Dataset excerpt:

━━━━━━

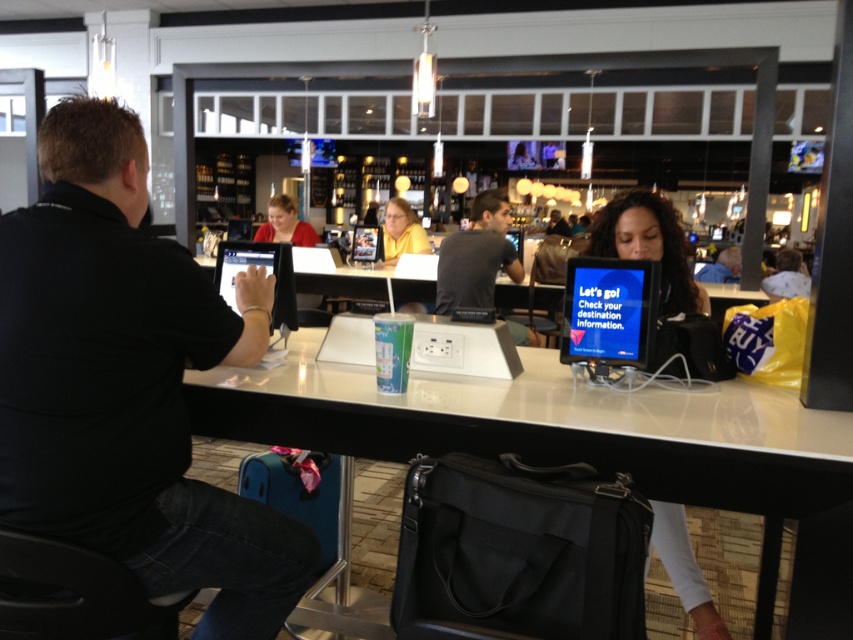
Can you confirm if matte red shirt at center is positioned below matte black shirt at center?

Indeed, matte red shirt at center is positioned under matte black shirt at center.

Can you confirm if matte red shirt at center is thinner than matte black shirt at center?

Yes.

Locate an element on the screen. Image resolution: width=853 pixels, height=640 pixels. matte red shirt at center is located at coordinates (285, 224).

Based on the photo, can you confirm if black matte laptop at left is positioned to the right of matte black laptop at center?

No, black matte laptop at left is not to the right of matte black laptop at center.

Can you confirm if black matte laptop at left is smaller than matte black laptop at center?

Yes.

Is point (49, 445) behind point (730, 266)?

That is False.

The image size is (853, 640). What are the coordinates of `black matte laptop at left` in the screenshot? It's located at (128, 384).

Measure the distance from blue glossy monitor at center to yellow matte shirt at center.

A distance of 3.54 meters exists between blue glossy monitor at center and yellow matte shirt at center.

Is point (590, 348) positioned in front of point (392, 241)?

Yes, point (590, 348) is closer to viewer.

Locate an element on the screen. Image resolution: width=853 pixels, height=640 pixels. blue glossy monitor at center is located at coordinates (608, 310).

━━━━━━

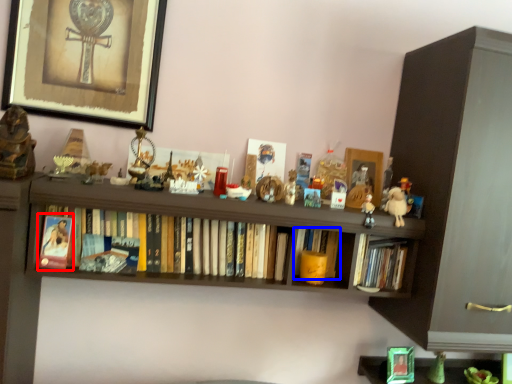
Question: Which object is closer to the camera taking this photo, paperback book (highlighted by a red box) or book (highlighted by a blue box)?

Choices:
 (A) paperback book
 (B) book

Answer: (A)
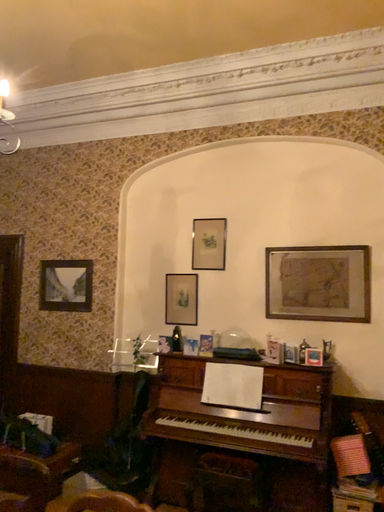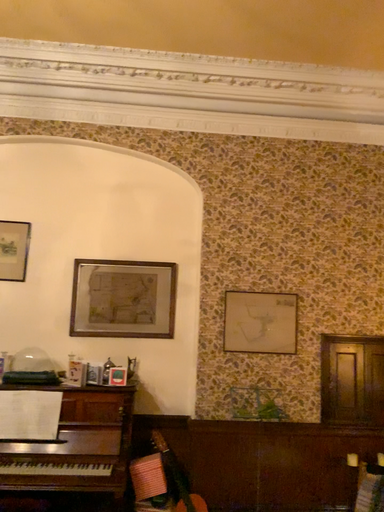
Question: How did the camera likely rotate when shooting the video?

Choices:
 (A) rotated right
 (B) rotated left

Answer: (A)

━━━━━━

Aim of the task: Count the lines of the items above that contain the string "book", treating case as significant. Reply with the number only.

Solution to this problem: 3